Records from a data collection:
'''
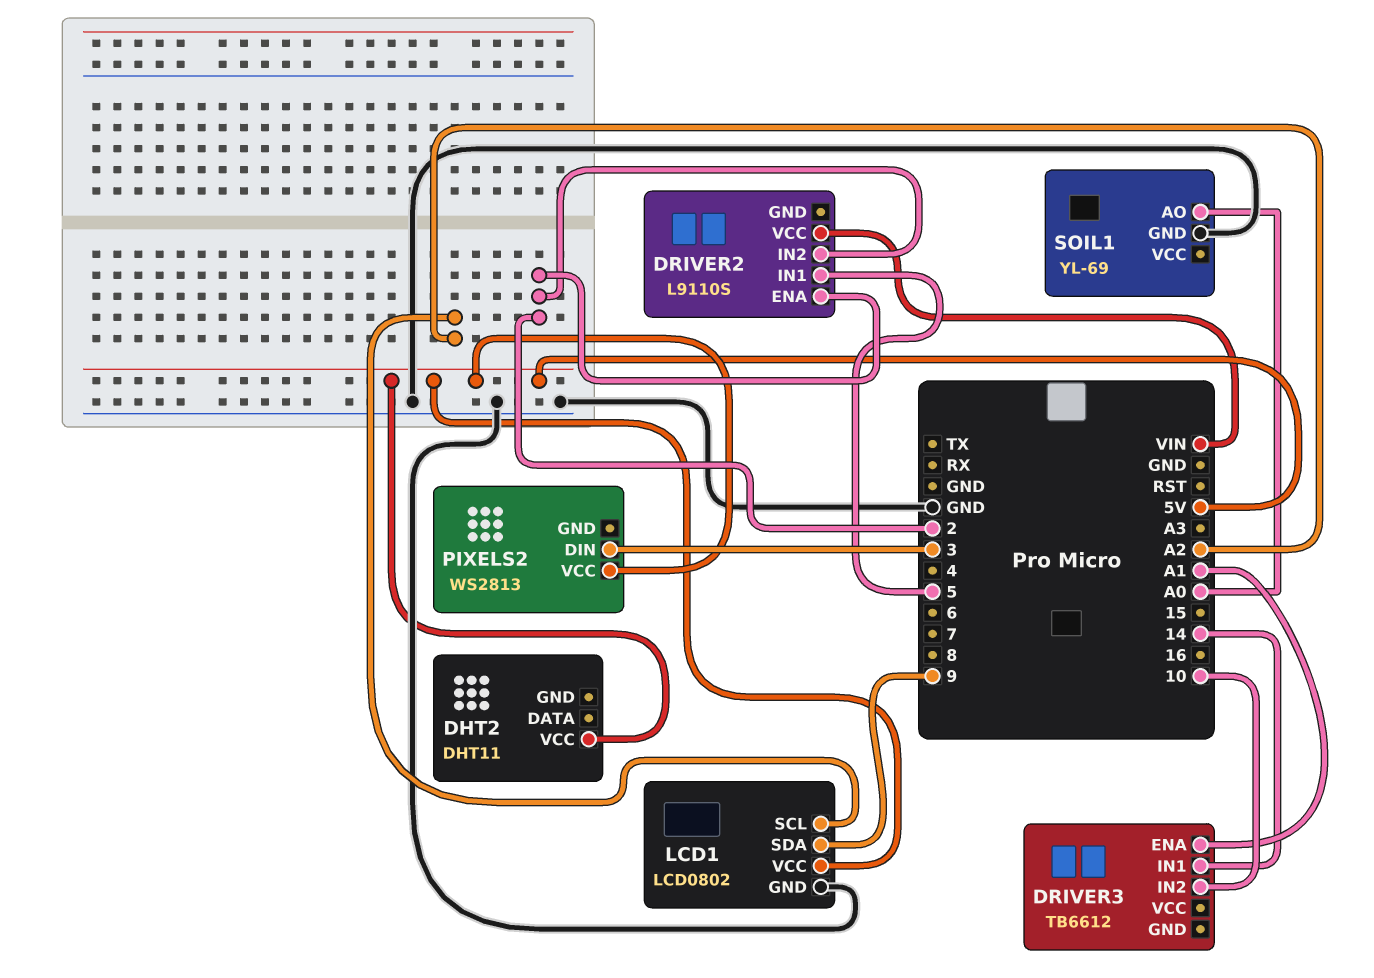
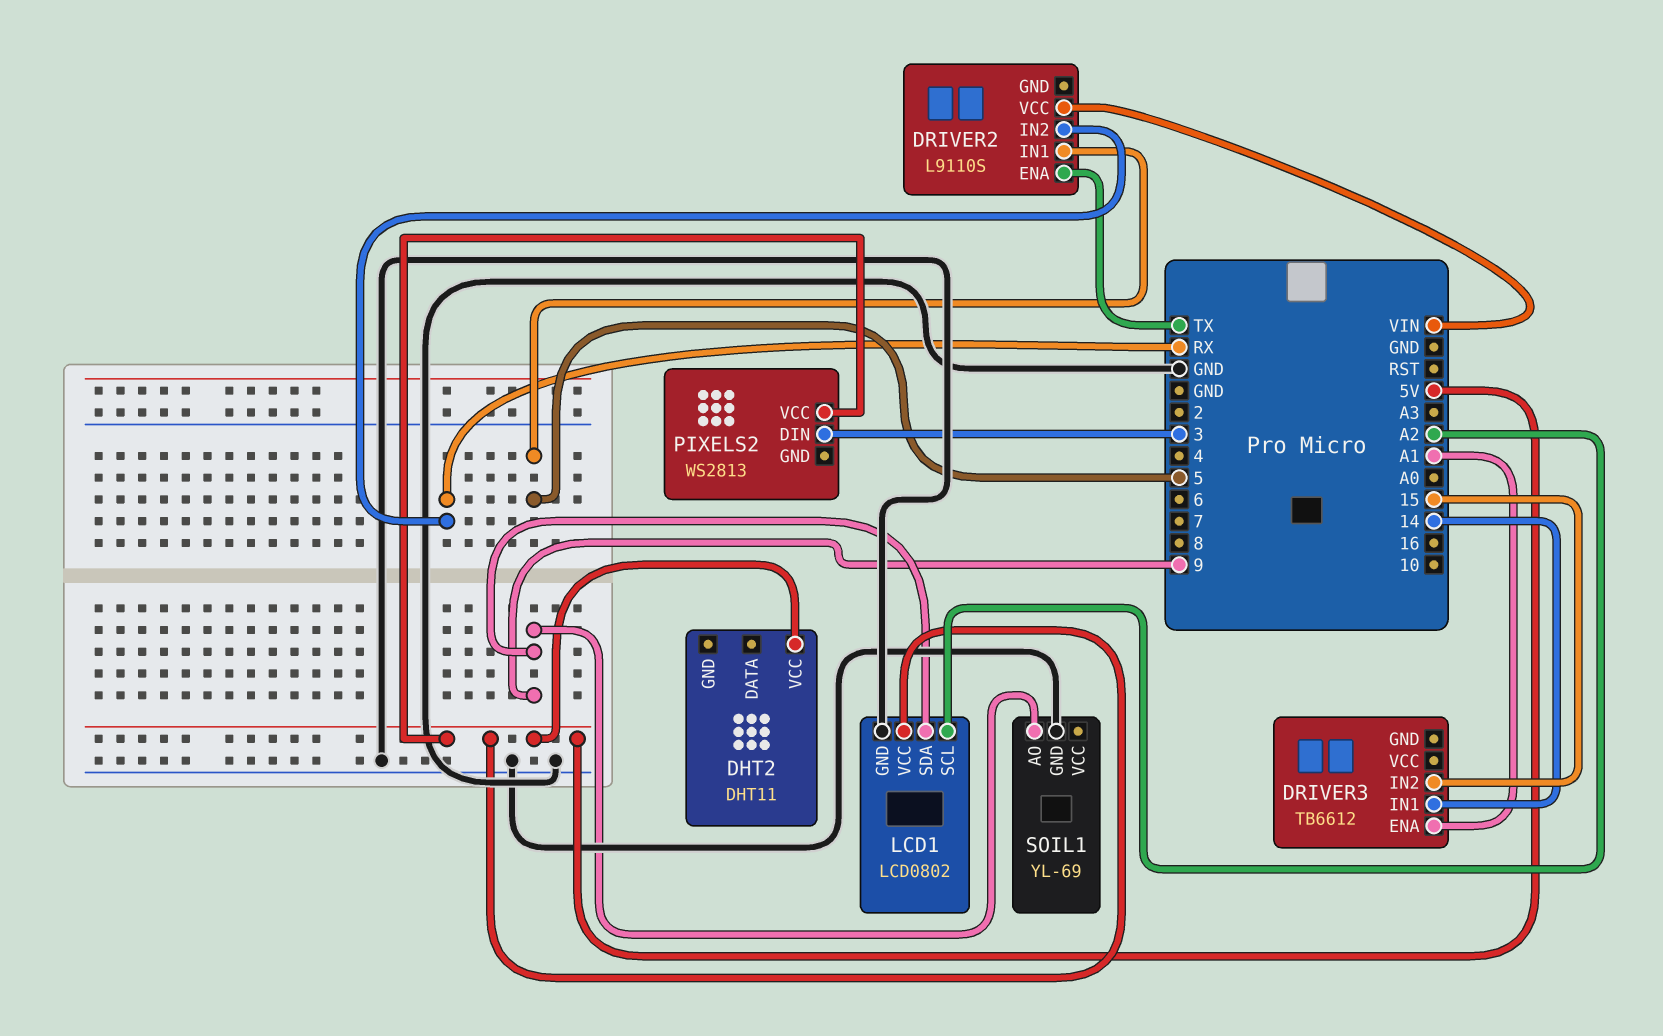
DRIVER2 pin ENA: 2 -> TX
DRIVER2 pin IN2: 2 -> RX
DRIVER3 pin IN2: 10 -> 15
SOIL1 pin AO: A0 -> 9

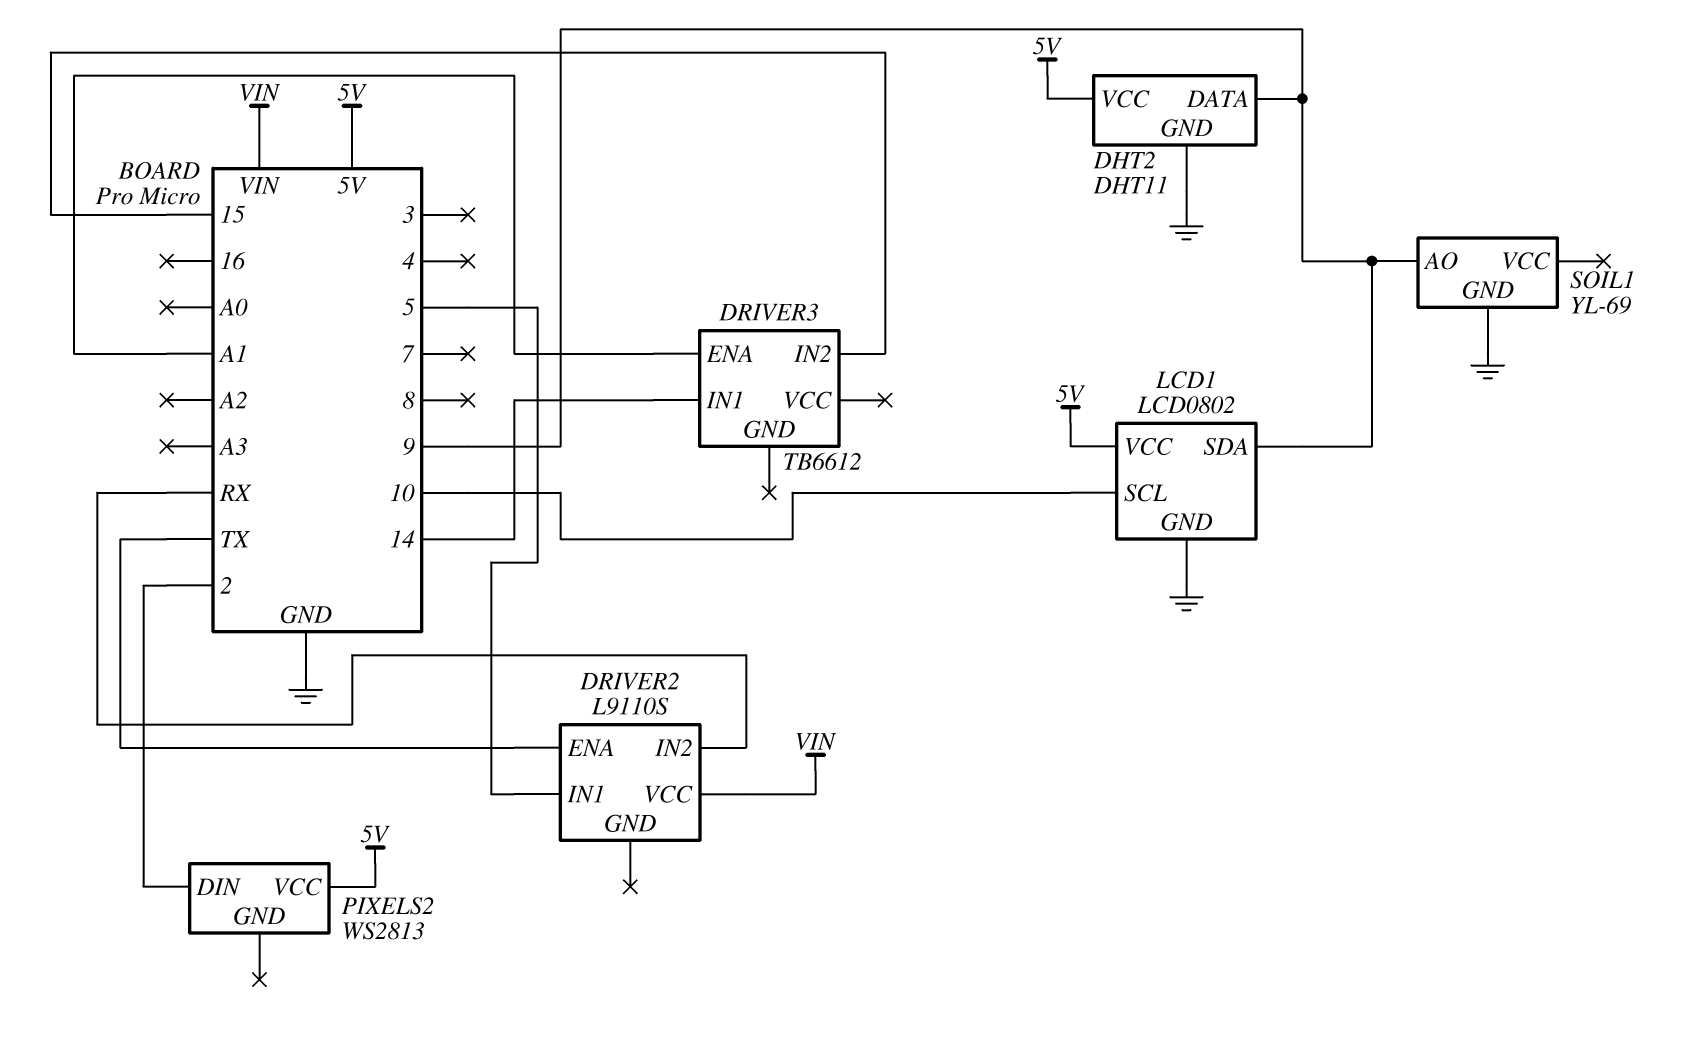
DHT2 pin DATA: none -> 9
DHT2 pin GND: none -> GND
LCD1 pin SCL: A2 -> 10
PIXELS2 pin DIN: 3 -> 2

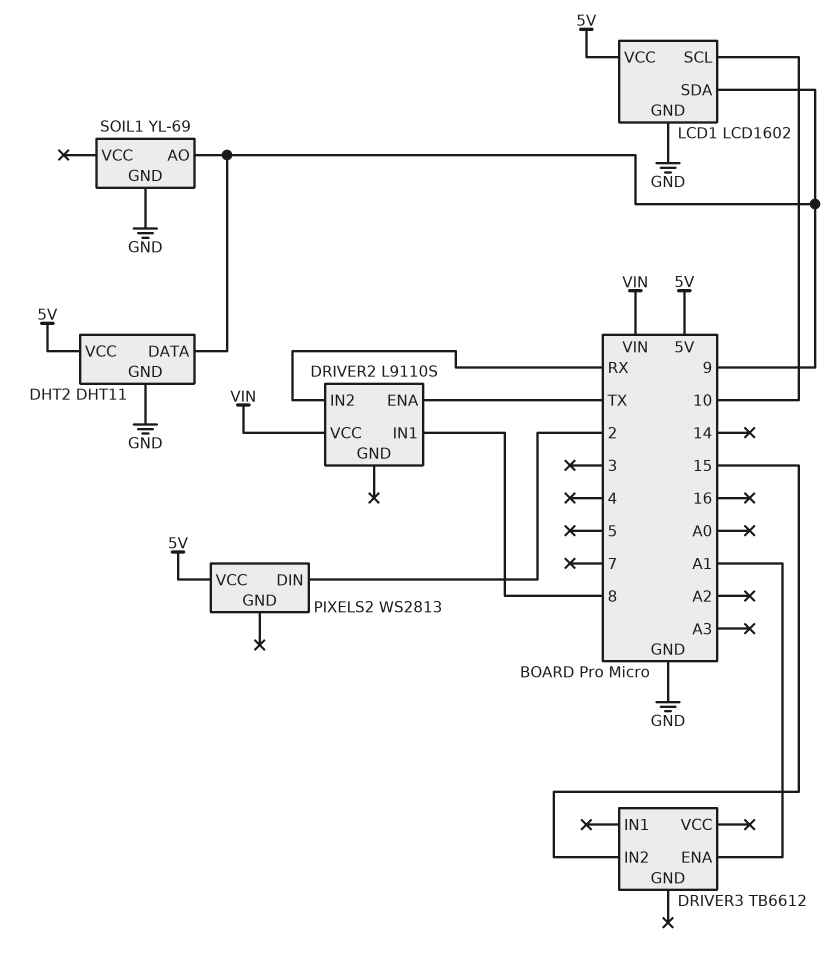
DRIVER2 pin IN1: 5 -> 8
DRIVER3 pin IN1: 14 -> none
LCD1: LCD0802 -> LCD1602

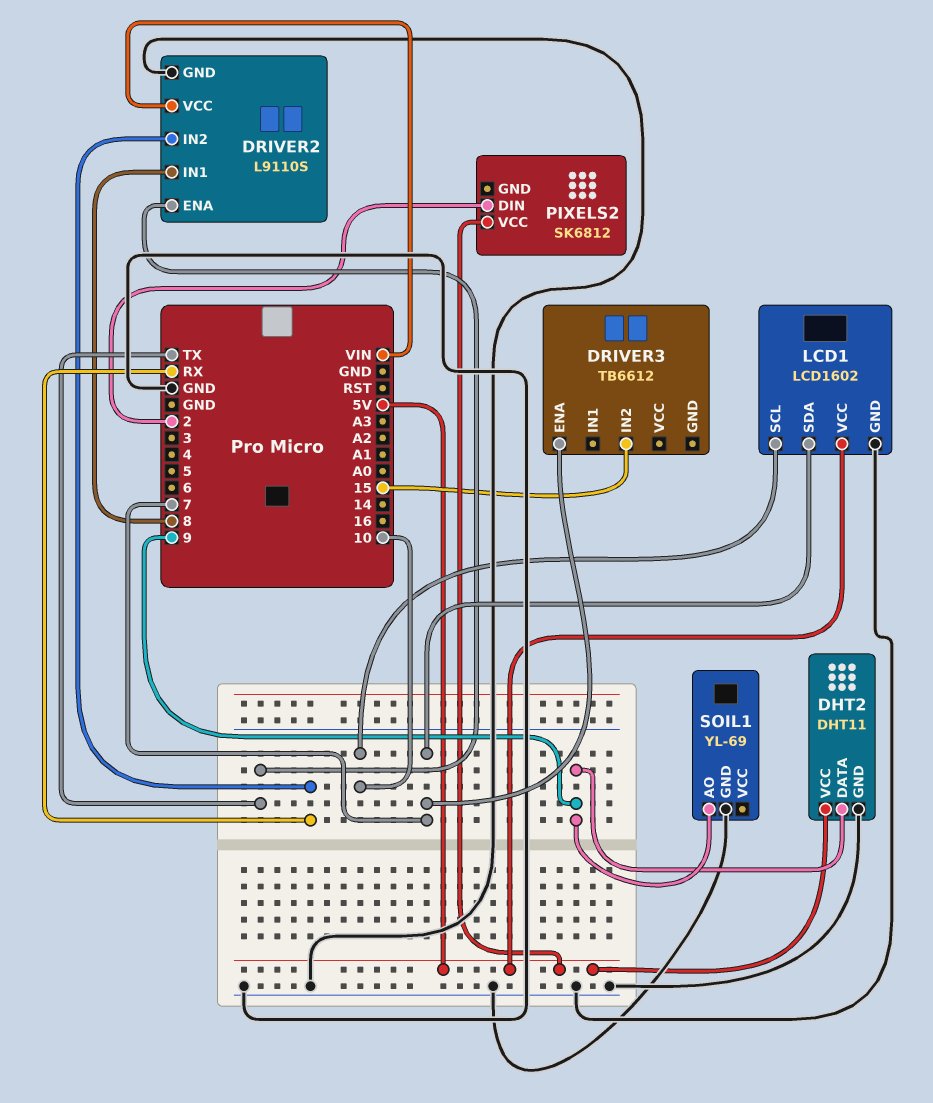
DRIVER2 pin GND: none -> GND
DRIVER3 pin ENA: A1 -> 7
LCD1 pin SDA: 9 -> 7
PIXELS2: WS2813 -> SK6812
'''
▶ **EXERCISE OBJECTIVE**
Pictures aside, reproduce all of the data exactly.

▶ **RESULT OF THIS TASK**
DRIVER2 pin ENA: 2 -> TX
DRIVER2 pin IN2: 2 -> RX
DRIVER3 pin IN2: 10 -> 15
SOIL1 pin AO: A0 -> 9

DHT2 pin DATA: none -> 9
DHT2 pin GND: none -> GND
LCD1 pin SCL: A2 -> 10
PIXELS2 pin DIN: 3 -> 2

DRIVER2 pin IN1: 5 -> 8
DRIVER3 pin IN1: 14 -> none
LCD1: LCD0802 -> LCD1602

DRIVER2 pin GND: none -> GND
DRIVER3 pin ENA: A1 -> 7
LCD1 pin SDA: 9 -> 7
PIXELS2: WS2813 -> SK6812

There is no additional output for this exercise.